## WHAT YOU ARE ASKED TO DO
Nothing but the records, transcribed verbatim and stripped of images, should appear in the answer.

_ _ _ _ _ _ _

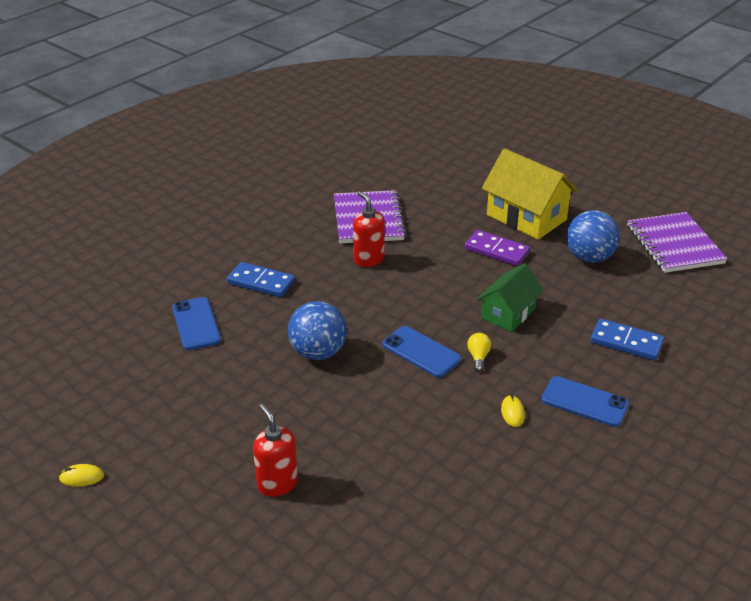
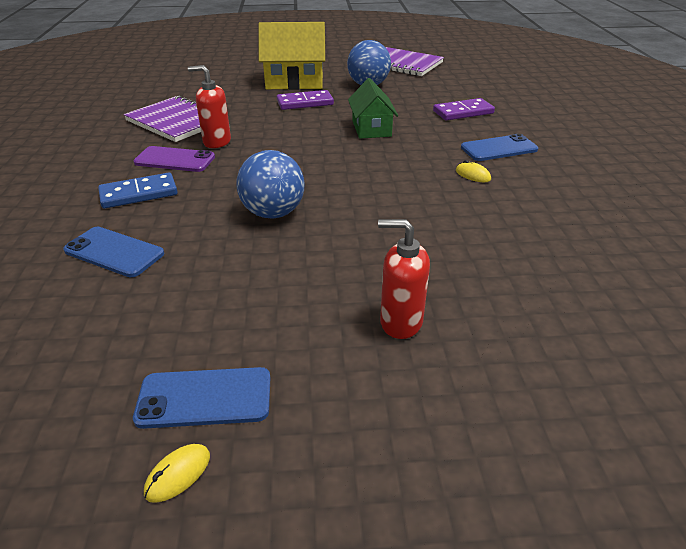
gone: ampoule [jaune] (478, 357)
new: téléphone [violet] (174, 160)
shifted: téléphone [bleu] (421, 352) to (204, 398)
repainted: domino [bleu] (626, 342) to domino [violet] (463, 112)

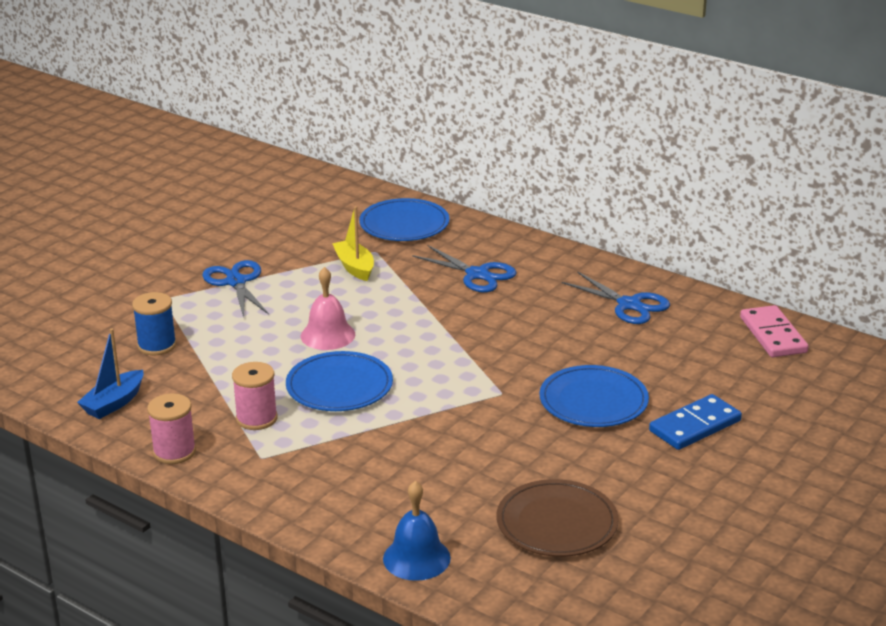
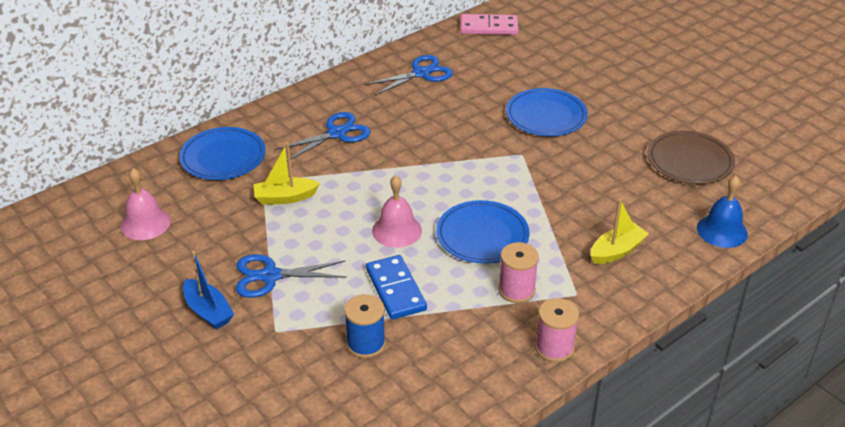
new: cloche [rose] (145, 223); bateau [jaune] (616, 251)
shifted: bateau [bleu] (114, 403) to (208, 311); domino [bleu] (695, 426) to (395, 290)

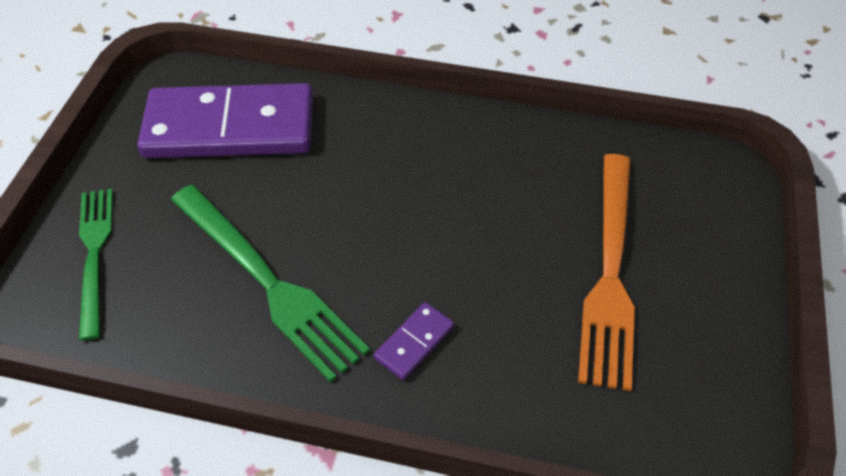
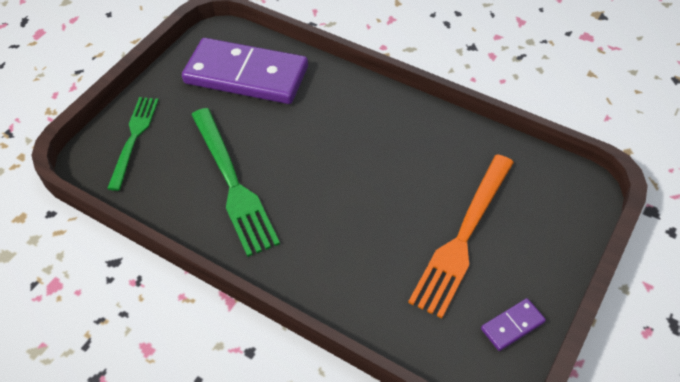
shifted: domino [violet] (414, 342) to (512, 326)

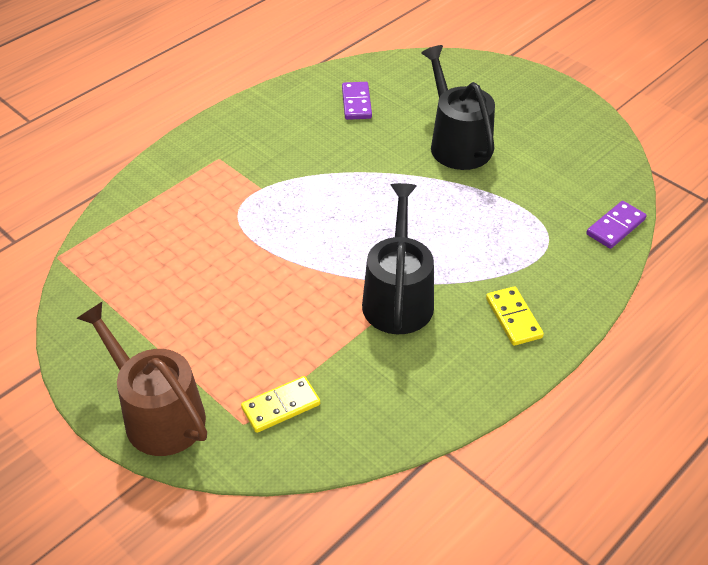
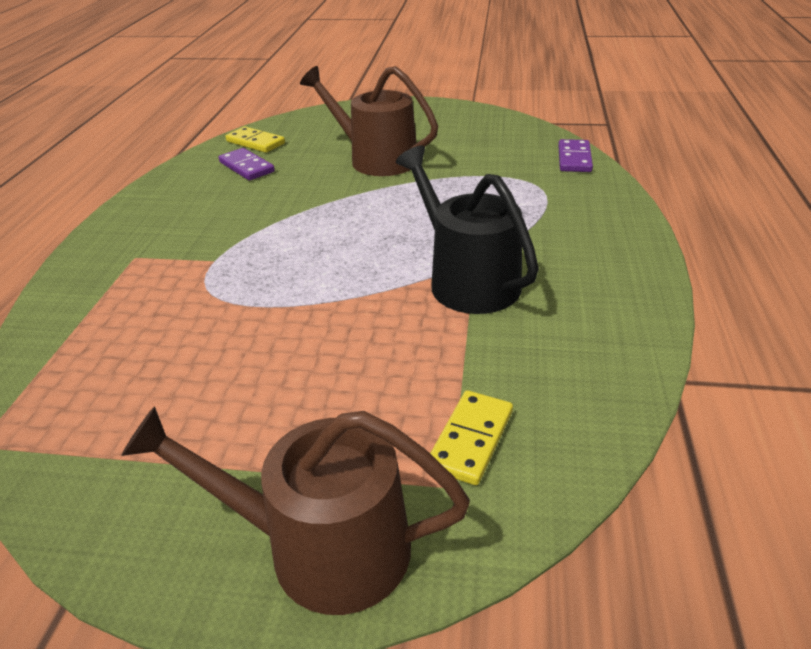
shifted: domino [jaune] (513, 318) to (255, 142)
repainted: arrosoir [noir] (457, 143) to arrosoir [marron] (376, 159)

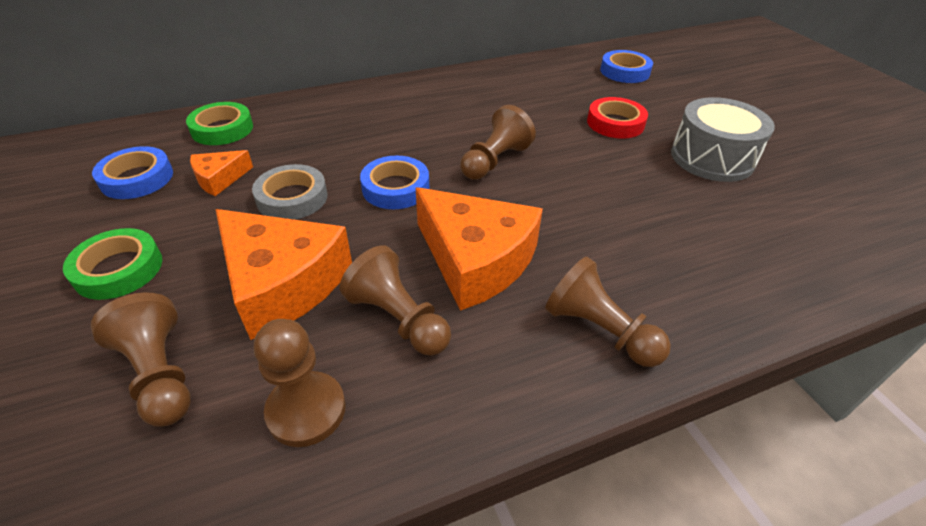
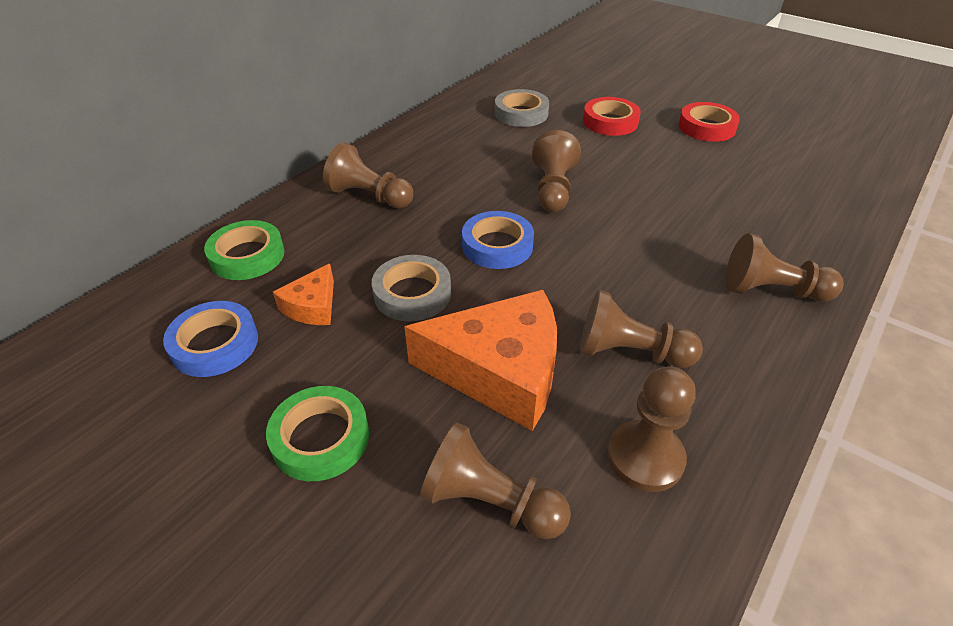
gone: ruban adhésif [bleu] (624, 71); fromage [orange] (476, 260)
new: ruban adhésif [gris] (521, 113); pion [marron] (369, 196)
swapped: tambour [gris] (712, 158) to ruban adhésif [rouge] (706, 127)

_ _ _ _ _ _ _

## OUTPUT FOR THIS TASK
gone: ampoule [jaune] (478, 357)
new: téléphone [violet] (174, 160)
shifted: téléphone [bleu] (421, 352) to (204, 398)
repainted: domino [bleu] (626, 342) to domino [violet] (463, 112)

new: cloche [rose] (145, 223); bateau [jaune] (616, 251)
shifted: bateau [bleu] (114, 403) to (208, 311); domino [bleu] (695, 426) to (395, 290)

shifted: domino [violet] (414, 342) to (512, 326)

shifted: domino [jaune] (513, 318) to (255, 142)
repainted: arrosoir [noir] (457, 143) to arrosoir [marron] (376, 159)

gone: ruban adhésif [bleu] (624, 71); fromage [orange] (476, 260)
new: ruban adhésif [gris] (521, 113); pion [marron] (369, 196)
swapped: tambour [gris] (712, 158) to ruban adhésif [rouge] (706, 127)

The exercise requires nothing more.